┌─ Supplied entries
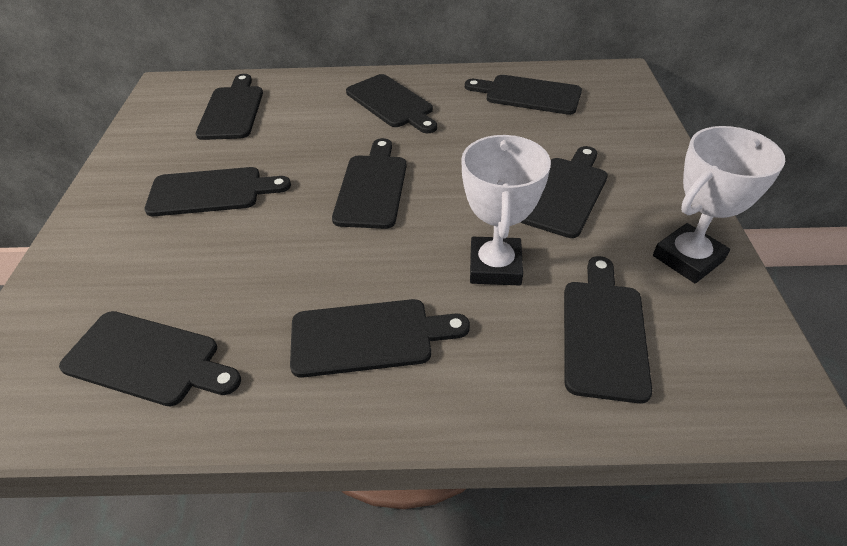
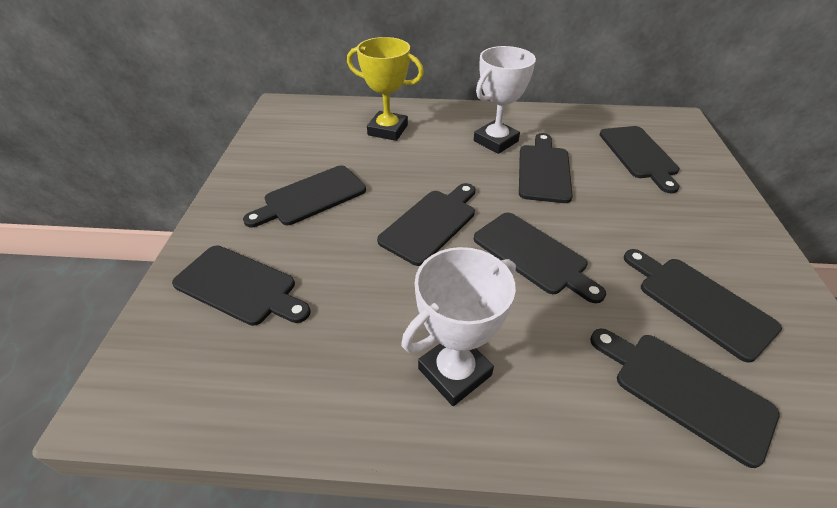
black cutting board: 9 -> 8
yellow trophy: 0 -> 1

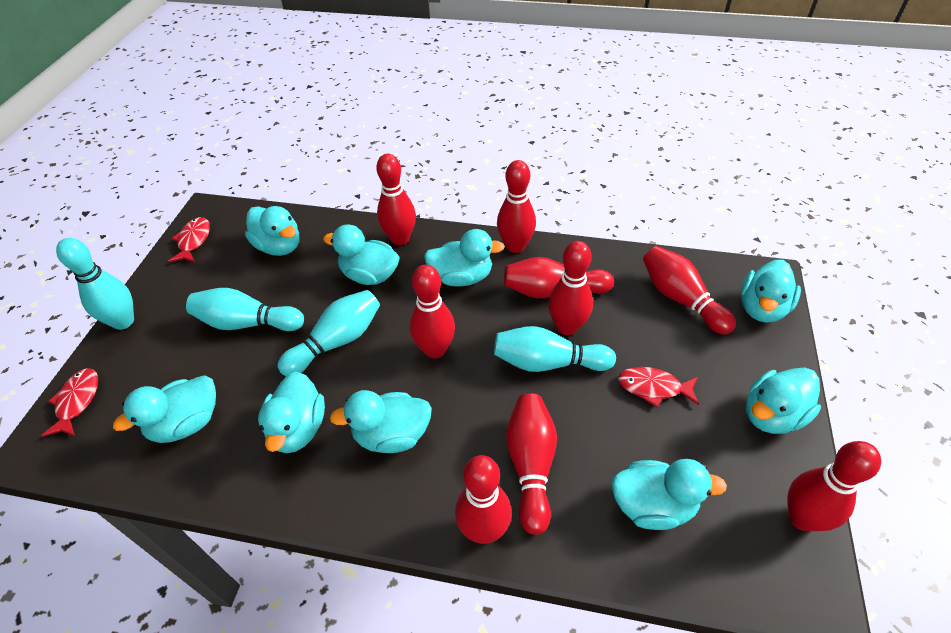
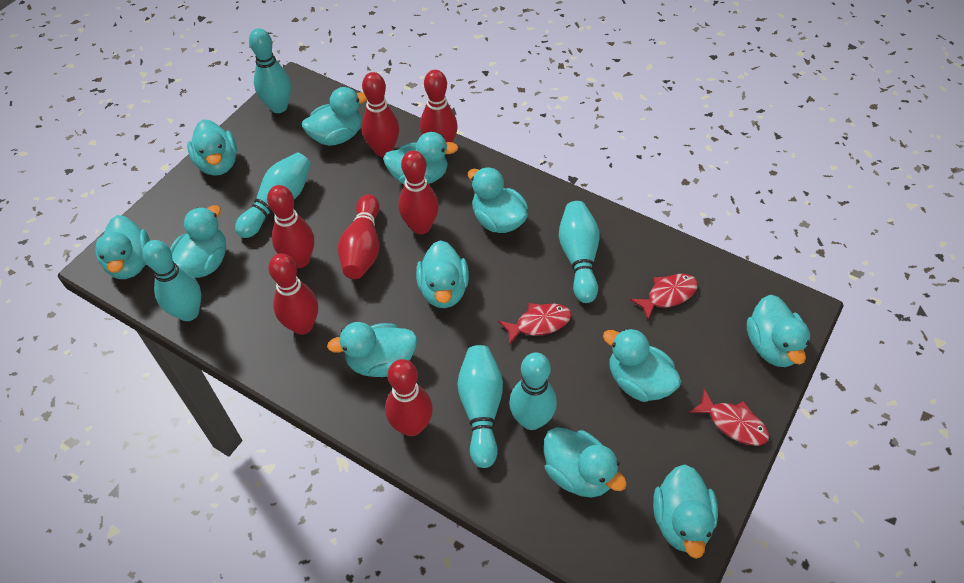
red bowling pin: 9 -> 7
turquoise bowling pin: 4 -> 6
turquoise duck: 9 -> 12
└─
Directions:
Wherever the word "turquoise" appears in the listing above, copy the whole line.

Response to the exercise:
turquoise bowling pin: 4 -> 6
turquoise duck: 9 -> 12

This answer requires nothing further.